> **Activity**
Give every entry again, unchanged, and leave its images out.

> **Extracted information**
---*---
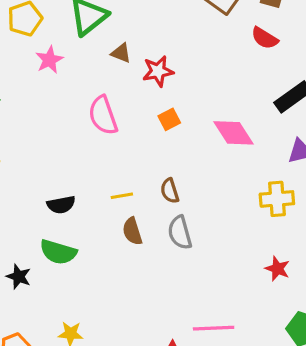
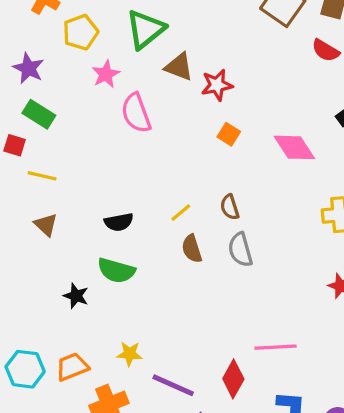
brown triangle: (121, 53) -> (179, 67), size x1.4
pink semicircle: (103, 115) -> (136, 113), moved
orange square: (169, 119) -> (229, 134), turned -30
yellow line: (122, 196) -> (181, 213), turned -30

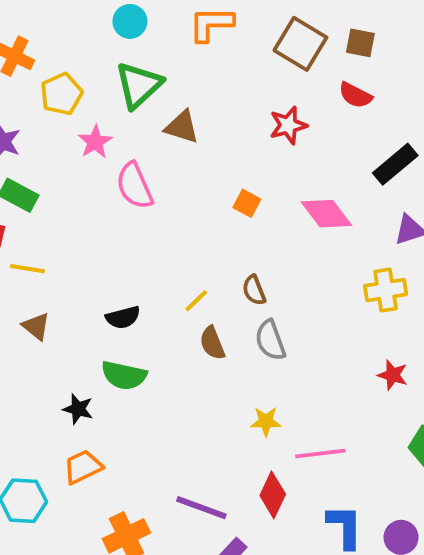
red star: (217, 85) -> (288, 125), moved
yellow star: (130, 354) -> (266, 421), moved
orange trapezoid: (72, 367) -> (83, 467), moved

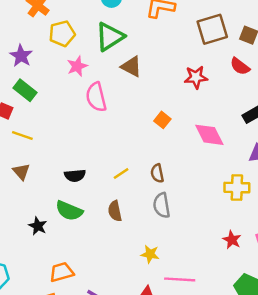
brown square: (300, 44) -> (212, 29), turned 32
brown semicircle: (212, 343) -> (115, 211), moved
orange trapezoid: (83, 467) -> (62, 272), moved

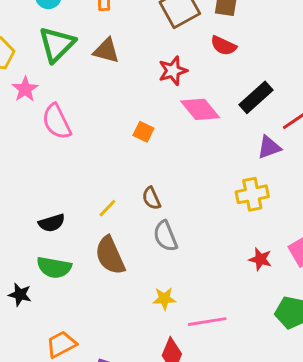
brown triangle: (131, 67) -> (106, 51), moved
pink diamond: (209, 135) -> (200, 109), moved
brown semicircle: (115, 211) -> (110, 255), size x1.5

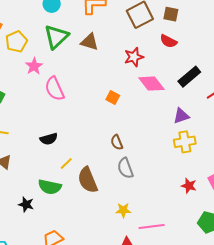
purple triangle: (269, 147) -> (181, 116), moved
yellow line: (107, 208) -> (66, 163), moved
black semicircle: (52, 223) -> (49, 139), moved

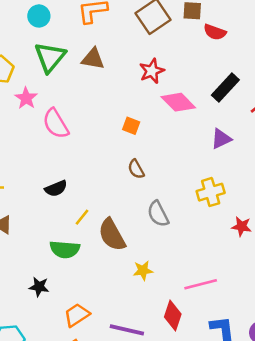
red semicircle: (168, 41) -> (215, 32), moved
brown semicircle: (117, 142) -> (136, 169), moved
yellow cross: (185, 142) -> (211, 192), moved
black star: (26, 204) -> (39, 287), moved
yellow star: (123, 210) -> (143, 270), moved

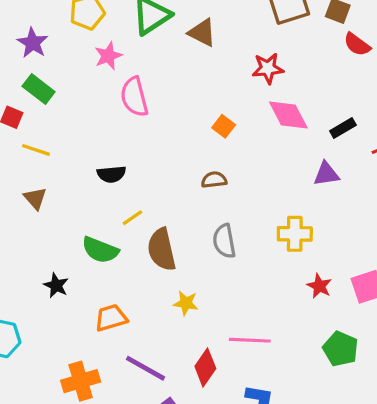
black rectangle: (225, 88) -> (343, 128), moved, size x0.7
brown semicircle: (136, 169) -> (214, 180), turned 96
orange trapezoid: (77, 315) -> (111, 318), moved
---*---
> **Answer to this problem**
brown triangle: (121, 53) -> (179, 67), size x1.4
pink semicircle: (103, 115) -> (136, 113), moved
orange square: (169, 119) -> (229, 134), turned -30
yellow line: (122, 196) -> (181, 213), turned -30

red star: (217, 85) -> (288, 125), moved
yellow star: (130, 354) -> (266, 421), moved
orange trapezoid: (72, 367) -> (83, 467), moved

brown square: (300, 44) -> (212, 29), turned 32
brown semicircle: (212, 343) -> (115, 211), moved
orange trapezoid: (83, 467) -> (62, 272), moved

brown triangle: (131, 67) -> (106, 51), moved
pink diamond: (209, 135) -> (200, 109), moved
brown semicircle: (115, 211) -> (110, 255), size x1.5

purple triangle: (269, 147) -> (181, 116), moved
yellow line: (107, 208) -> (66, 163), moved
black semicircle: (52, 223) -> (49, 139), moved

red semicircle: (168, 41) -> (215, 32), moved
brown semicircle: (117, 142) -> (136, 169), moved
yellow cross: (185, 142) -> (211, 192), moved
black star: (26, 204) -> (39, 287), moved
yellow star: (123, 210) -> (143, 270), moved

black rectangle: (225, 88) -> (343, 128), moved, size x0.7
brown semicircle: (136, 169) -> (214, 180), turned 96
orange trapezoid: (77, 315) -> (111, 318), moved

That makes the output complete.